Spatial question rows:
----------------
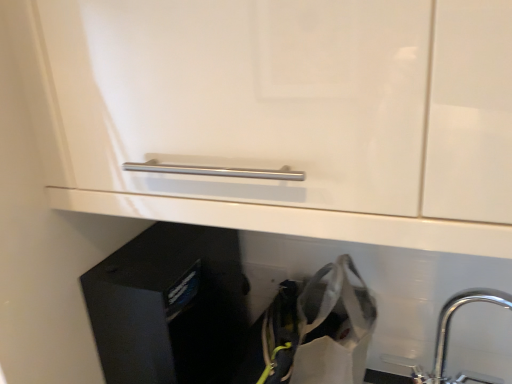
Find the location of a particular element. empty space that is ontop of black matte file cabinet at lower left is located at coordinates (147, 245).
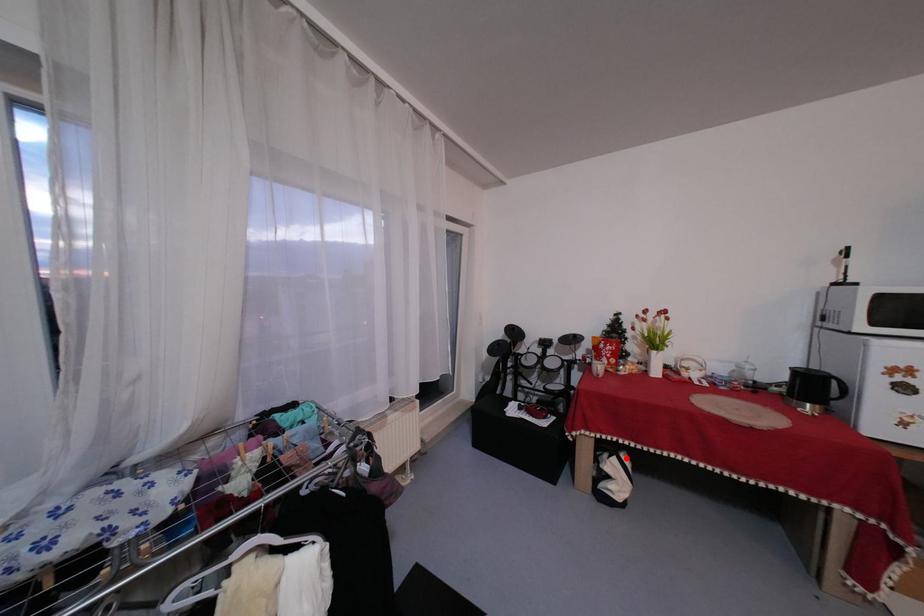
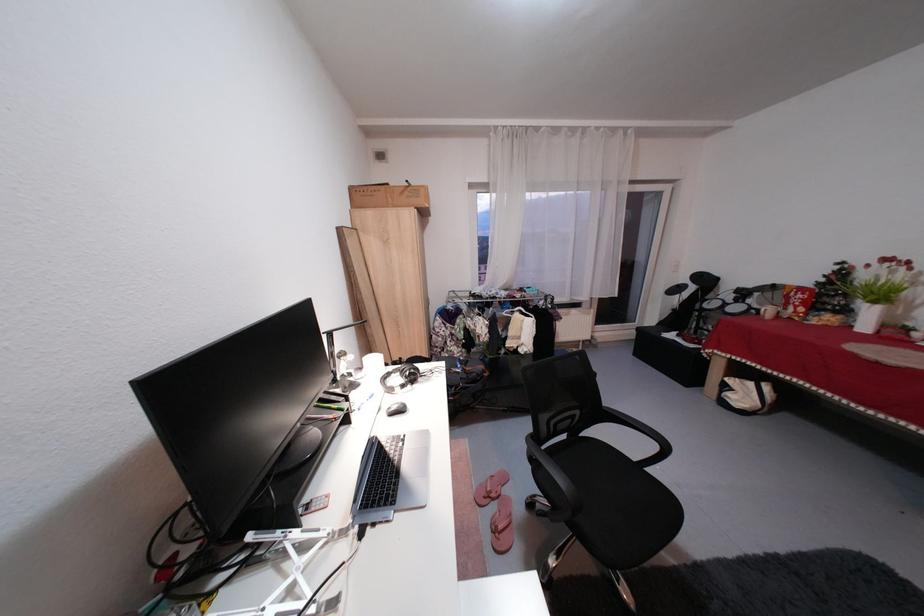
Question: I am providing you with two images of the same scene from different viewpoints. In image1, a red point is highlighted. Considering the same 3D point in image2, which of the following is correct?

Choices:
 (A) It is closer
 (B) It is farther

Answer: (A)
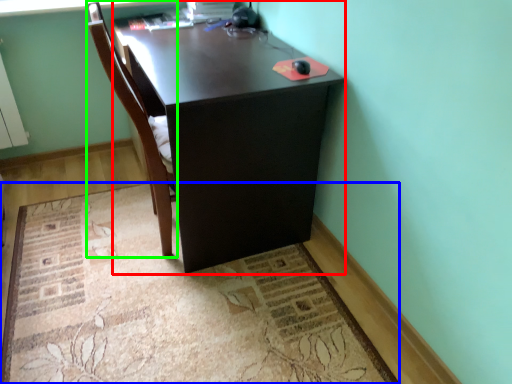
Question: Which object is the closest to the desk (highlighted by a red box)? Choose among these: mat (highlighted by a blue box) or chair (highlighted by a green box).

Choices:
 (A) mat
 (B) chair

Answer: (B)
----------------
WORK REQUIRED:
Copy every row above word for word, leaving out the pictures.

OUTPUT BELOW:
Find the location of a particular element. empty space that is ontop of black matte file cabinet at lower left is located at coordinates (147, 245).
Question: I am providing you with two images of the same scene from different viewpoints. In image1, a red point is highlighted. Considering the same 3D point in image2, which of the following is correct?

Choices:
 (A) It is closer
 (B) It is farther

Answer: (A)
Question: Which object is the closest to the desk (highlighted by a red box)? Choose among these: mat (highlighted by a blue box) or chair (highlighted by a green box).

Choices:
 (A) mat
 (B) chair

Answer: (B)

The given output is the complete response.